[Material for this exercise Boundary: Start]
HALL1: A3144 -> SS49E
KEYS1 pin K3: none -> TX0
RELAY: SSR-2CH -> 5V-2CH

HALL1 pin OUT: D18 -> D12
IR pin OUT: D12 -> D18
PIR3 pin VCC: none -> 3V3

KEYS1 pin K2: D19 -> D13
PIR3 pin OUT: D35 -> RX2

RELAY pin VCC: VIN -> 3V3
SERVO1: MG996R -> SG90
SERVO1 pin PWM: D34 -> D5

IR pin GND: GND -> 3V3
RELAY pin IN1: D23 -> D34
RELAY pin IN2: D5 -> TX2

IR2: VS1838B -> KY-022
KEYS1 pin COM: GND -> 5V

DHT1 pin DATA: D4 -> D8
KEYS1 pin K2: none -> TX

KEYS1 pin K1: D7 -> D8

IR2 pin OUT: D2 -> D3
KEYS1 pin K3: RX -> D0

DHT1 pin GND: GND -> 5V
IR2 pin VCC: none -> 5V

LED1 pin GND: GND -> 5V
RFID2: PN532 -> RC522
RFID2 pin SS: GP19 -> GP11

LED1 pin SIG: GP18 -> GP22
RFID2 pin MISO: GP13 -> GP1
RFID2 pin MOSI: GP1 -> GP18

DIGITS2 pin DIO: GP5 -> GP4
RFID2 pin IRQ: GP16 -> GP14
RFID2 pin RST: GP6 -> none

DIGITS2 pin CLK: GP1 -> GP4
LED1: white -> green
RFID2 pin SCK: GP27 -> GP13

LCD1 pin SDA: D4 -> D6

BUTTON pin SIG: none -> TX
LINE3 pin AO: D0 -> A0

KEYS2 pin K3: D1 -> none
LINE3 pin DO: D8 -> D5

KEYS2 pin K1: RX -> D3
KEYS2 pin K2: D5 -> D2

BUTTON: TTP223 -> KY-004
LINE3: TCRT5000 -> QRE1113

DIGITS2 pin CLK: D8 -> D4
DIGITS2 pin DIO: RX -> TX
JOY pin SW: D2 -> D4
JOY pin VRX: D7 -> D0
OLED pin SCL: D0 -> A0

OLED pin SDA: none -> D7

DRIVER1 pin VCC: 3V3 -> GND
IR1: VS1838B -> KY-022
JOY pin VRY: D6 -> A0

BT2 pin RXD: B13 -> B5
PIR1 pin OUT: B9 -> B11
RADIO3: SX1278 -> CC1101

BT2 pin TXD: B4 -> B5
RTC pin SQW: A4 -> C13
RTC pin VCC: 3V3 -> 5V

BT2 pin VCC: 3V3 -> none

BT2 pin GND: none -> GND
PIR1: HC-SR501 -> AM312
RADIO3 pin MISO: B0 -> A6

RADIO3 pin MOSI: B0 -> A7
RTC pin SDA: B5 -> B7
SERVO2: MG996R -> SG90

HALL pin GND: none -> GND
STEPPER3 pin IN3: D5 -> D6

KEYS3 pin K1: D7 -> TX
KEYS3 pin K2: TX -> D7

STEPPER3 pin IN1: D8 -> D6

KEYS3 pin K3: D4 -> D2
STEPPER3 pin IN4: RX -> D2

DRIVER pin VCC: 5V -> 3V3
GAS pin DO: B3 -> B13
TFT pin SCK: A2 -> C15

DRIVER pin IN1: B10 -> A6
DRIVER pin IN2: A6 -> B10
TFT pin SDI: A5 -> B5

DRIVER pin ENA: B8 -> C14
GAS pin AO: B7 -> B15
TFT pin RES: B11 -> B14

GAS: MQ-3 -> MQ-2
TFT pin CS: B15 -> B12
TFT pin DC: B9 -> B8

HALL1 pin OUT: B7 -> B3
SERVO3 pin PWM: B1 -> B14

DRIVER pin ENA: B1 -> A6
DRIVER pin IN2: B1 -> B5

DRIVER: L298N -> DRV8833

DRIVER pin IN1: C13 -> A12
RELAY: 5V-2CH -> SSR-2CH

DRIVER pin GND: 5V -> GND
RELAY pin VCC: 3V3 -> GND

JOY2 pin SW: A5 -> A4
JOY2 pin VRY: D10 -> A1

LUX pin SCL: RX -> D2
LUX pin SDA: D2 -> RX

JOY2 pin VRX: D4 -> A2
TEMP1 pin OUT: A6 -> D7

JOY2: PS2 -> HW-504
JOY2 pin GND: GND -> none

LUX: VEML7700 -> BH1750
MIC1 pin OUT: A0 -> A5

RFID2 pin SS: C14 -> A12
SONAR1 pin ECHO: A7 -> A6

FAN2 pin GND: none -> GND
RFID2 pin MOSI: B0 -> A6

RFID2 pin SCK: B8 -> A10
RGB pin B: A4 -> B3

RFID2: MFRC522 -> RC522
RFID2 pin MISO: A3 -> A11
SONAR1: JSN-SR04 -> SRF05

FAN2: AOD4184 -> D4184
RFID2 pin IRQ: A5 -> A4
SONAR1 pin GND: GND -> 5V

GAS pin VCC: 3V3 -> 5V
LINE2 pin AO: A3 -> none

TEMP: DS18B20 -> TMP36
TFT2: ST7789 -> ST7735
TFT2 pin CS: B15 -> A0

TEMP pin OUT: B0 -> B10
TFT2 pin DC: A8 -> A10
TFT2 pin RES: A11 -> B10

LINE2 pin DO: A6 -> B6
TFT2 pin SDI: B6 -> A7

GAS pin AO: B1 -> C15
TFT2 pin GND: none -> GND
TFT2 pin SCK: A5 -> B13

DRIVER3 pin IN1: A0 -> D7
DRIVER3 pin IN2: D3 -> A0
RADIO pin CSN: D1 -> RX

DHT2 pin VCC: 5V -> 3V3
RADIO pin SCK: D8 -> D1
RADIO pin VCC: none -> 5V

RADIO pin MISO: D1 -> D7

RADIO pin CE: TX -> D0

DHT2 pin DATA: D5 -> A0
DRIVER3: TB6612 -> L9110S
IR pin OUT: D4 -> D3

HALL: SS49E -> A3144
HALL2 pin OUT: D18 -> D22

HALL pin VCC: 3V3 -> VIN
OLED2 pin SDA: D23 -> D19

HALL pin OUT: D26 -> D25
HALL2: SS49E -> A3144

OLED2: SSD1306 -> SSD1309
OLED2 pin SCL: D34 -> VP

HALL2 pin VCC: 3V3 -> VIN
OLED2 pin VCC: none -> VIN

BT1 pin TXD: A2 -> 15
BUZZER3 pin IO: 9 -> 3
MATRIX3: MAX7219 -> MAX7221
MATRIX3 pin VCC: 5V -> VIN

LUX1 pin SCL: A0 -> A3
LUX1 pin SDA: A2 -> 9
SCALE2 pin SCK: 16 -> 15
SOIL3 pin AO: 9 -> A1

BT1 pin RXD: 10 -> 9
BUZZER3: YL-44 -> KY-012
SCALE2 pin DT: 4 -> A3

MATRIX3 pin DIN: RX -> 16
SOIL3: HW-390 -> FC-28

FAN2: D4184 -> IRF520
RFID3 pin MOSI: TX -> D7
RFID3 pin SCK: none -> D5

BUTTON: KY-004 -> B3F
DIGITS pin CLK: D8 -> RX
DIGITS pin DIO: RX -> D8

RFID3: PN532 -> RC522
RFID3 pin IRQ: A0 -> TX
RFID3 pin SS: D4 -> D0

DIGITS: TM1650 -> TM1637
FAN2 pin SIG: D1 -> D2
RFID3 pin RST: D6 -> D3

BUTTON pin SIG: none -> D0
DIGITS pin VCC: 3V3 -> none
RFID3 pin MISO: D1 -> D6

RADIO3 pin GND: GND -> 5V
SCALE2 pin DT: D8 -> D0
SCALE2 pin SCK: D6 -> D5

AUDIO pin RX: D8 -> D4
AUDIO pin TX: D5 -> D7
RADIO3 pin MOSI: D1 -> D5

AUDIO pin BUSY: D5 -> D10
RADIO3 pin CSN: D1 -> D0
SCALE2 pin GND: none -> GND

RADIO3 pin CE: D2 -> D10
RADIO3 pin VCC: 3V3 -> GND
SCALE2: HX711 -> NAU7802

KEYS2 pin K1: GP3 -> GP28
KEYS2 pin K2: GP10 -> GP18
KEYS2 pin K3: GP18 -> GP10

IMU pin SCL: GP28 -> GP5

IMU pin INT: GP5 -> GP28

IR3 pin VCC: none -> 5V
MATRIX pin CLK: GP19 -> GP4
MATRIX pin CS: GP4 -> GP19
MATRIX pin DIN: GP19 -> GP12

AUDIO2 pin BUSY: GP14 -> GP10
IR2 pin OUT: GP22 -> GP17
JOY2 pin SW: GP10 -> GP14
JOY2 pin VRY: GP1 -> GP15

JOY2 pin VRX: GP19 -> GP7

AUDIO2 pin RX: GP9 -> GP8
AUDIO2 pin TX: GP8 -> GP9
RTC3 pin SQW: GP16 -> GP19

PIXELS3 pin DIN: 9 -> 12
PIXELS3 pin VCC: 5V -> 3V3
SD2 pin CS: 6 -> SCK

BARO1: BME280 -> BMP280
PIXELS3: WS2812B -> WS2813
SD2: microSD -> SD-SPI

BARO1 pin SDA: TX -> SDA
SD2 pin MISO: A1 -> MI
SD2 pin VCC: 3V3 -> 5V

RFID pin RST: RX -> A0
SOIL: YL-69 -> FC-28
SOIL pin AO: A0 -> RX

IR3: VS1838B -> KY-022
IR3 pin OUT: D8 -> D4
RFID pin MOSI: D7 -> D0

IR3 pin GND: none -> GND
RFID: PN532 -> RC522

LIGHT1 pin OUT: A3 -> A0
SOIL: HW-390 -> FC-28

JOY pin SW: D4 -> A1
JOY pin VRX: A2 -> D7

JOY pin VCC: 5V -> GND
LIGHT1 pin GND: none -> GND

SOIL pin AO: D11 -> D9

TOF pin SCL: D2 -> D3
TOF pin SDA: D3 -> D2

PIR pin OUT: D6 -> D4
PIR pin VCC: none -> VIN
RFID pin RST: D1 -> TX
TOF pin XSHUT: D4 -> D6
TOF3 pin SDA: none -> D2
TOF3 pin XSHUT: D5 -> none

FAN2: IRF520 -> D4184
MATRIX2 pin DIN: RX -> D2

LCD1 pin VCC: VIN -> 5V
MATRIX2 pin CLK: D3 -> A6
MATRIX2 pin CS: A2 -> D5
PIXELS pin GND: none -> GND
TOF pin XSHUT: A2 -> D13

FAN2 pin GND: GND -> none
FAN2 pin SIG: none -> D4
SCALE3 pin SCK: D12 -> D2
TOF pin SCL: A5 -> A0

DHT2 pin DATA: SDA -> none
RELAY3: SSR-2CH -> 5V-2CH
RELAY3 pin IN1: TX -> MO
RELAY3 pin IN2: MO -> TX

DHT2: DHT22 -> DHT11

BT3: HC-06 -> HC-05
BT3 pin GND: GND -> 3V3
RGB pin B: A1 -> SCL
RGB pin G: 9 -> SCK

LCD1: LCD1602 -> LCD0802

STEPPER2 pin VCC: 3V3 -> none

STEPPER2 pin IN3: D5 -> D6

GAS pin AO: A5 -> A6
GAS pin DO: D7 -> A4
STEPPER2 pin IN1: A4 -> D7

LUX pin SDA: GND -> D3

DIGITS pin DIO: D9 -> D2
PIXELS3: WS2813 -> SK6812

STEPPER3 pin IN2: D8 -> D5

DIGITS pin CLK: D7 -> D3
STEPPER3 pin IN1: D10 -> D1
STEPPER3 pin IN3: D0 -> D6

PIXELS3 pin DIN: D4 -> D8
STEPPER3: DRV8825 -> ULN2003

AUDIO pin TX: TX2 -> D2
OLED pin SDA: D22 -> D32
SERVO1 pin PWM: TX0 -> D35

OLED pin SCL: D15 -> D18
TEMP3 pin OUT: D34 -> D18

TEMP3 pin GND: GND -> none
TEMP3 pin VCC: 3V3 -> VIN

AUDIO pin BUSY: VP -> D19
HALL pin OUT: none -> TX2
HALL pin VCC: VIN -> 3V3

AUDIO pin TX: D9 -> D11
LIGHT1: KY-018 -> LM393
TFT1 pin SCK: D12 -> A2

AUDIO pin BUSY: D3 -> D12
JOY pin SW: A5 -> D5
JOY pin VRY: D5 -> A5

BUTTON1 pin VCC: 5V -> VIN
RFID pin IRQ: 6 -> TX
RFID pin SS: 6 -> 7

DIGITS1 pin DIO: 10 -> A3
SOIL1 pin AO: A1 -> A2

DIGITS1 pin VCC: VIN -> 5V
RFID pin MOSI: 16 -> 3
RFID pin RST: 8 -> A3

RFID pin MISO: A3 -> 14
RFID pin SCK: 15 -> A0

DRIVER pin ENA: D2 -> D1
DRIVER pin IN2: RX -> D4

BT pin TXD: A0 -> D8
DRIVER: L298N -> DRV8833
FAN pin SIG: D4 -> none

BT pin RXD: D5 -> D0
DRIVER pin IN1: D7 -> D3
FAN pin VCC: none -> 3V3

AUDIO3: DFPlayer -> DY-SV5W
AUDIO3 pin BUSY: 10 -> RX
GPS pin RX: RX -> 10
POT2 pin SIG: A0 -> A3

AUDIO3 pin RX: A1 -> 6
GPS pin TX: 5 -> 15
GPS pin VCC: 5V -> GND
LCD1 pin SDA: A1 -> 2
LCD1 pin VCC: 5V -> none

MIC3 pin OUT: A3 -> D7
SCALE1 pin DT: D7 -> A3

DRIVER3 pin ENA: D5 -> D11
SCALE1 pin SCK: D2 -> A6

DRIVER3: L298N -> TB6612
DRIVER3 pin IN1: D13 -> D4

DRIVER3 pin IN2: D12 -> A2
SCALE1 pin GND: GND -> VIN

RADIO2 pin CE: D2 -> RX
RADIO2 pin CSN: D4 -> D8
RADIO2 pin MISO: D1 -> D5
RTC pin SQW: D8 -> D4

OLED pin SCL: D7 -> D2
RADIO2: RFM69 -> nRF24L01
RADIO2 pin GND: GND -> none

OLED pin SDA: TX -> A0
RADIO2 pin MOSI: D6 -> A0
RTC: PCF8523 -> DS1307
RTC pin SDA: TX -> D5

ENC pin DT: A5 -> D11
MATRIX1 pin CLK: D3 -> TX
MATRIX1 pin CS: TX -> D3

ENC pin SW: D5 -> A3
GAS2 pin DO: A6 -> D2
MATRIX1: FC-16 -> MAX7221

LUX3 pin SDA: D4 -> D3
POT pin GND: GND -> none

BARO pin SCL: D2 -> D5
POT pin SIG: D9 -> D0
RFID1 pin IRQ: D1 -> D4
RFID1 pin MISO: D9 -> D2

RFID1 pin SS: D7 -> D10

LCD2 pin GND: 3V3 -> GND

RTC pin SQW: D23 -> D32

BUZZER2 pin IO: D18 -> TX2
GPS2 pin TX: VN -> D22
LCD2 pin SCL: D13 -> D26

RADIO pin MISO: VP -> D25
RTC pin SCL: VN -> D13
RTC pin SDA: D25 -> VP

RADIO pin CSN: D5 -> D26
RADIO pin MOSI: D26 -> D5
[Material for this exercise Boundary: End]
__Task objective__
Out of the records above, pick each line that contains the string "XSHUT".

__Answer box__
TOF pin XSHUT: D4 -> D6
TOF3 pin XSHUT: D5 -> none
TOF pin XSHUT: A2 -> D13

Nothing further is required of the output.